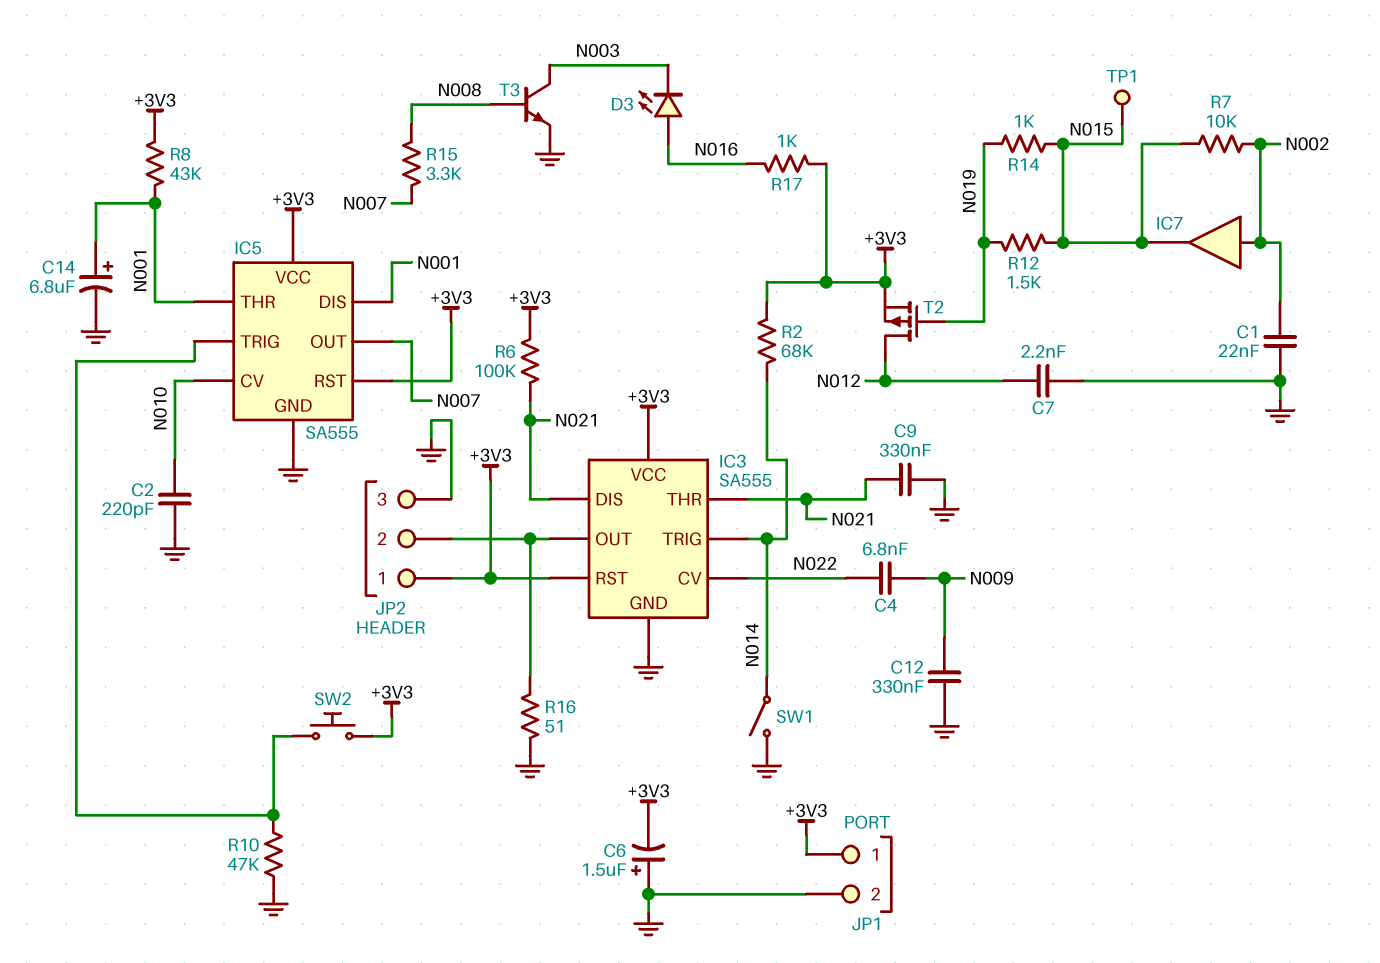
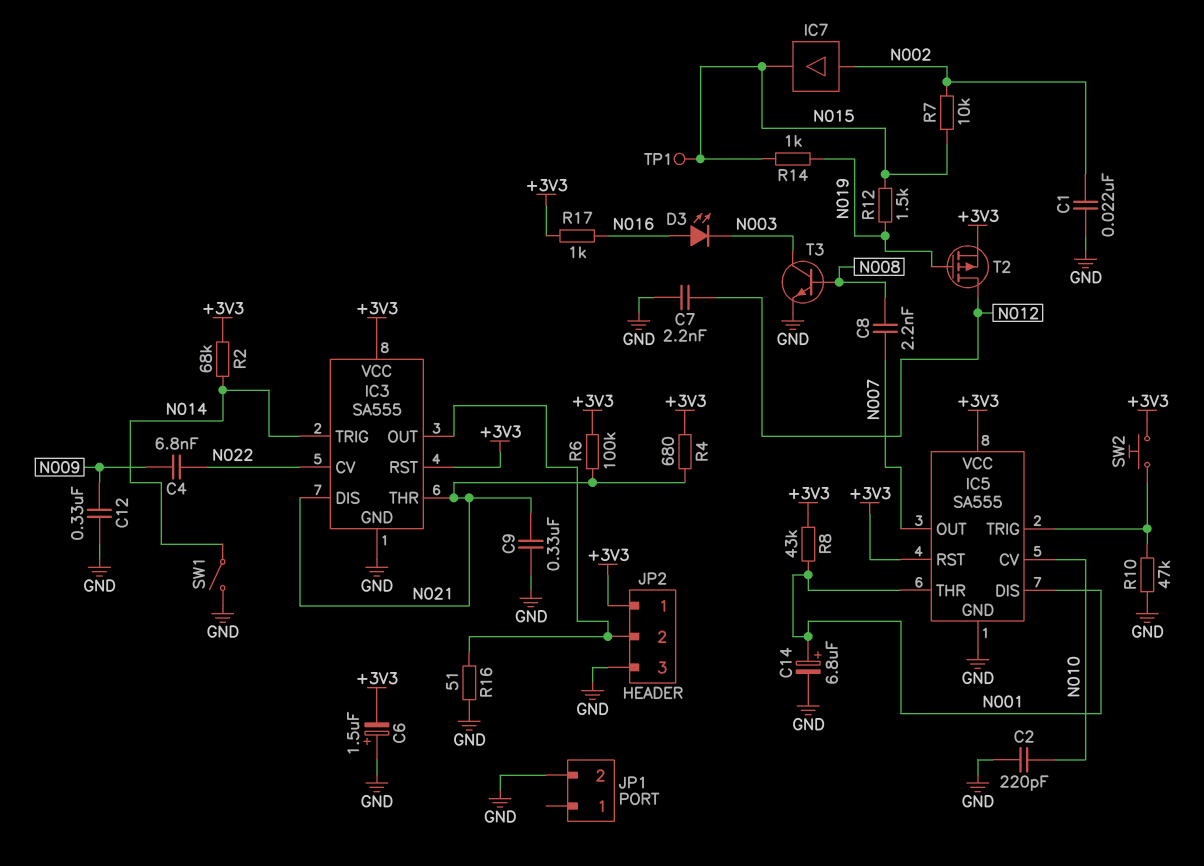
C8: none -> 2.2nF (N007, N008)
JP1 pin 1: +3V3 -> none
R4: none -> 680 (+3V3, N021)
R15: 3.3k (N007, N008) -> none

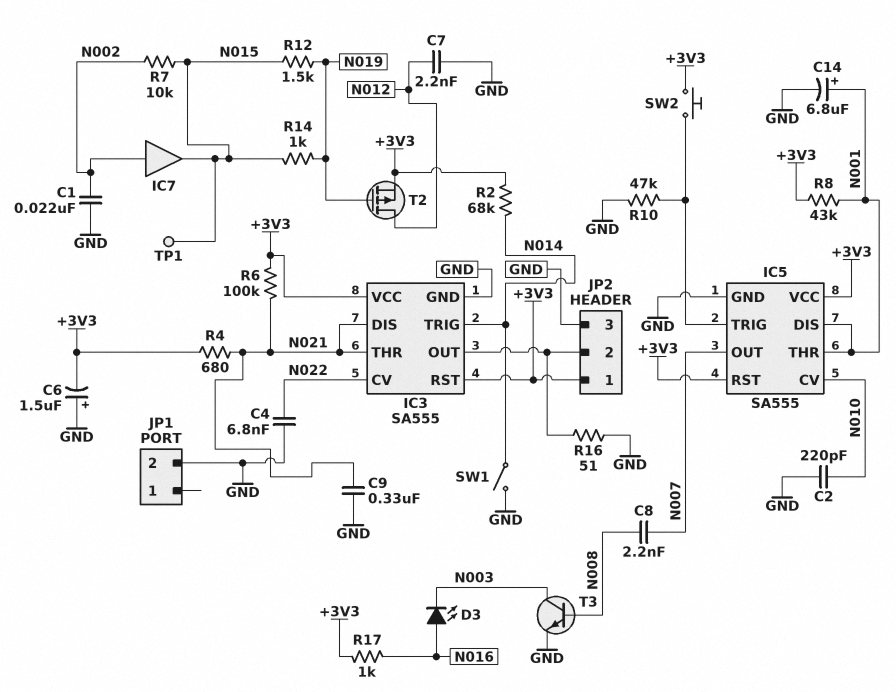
C4: 6.8nF (N009, N022) -> 6.8nF (GND, N022)
C12: 330nF (GND, N009) -> none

☆ ☆ ☆ ☆

Using the material above, print word for word the lines from the one holding "C4: 6.8nF (N009, N022) -> 6.8nF (GND, N022)" through the last line.

▸ **Exercise answer**:
C4: 6.8nF (N009, N022) -> 6.8nF (GND, N022)
C12: 330nF (GND, N009) -> none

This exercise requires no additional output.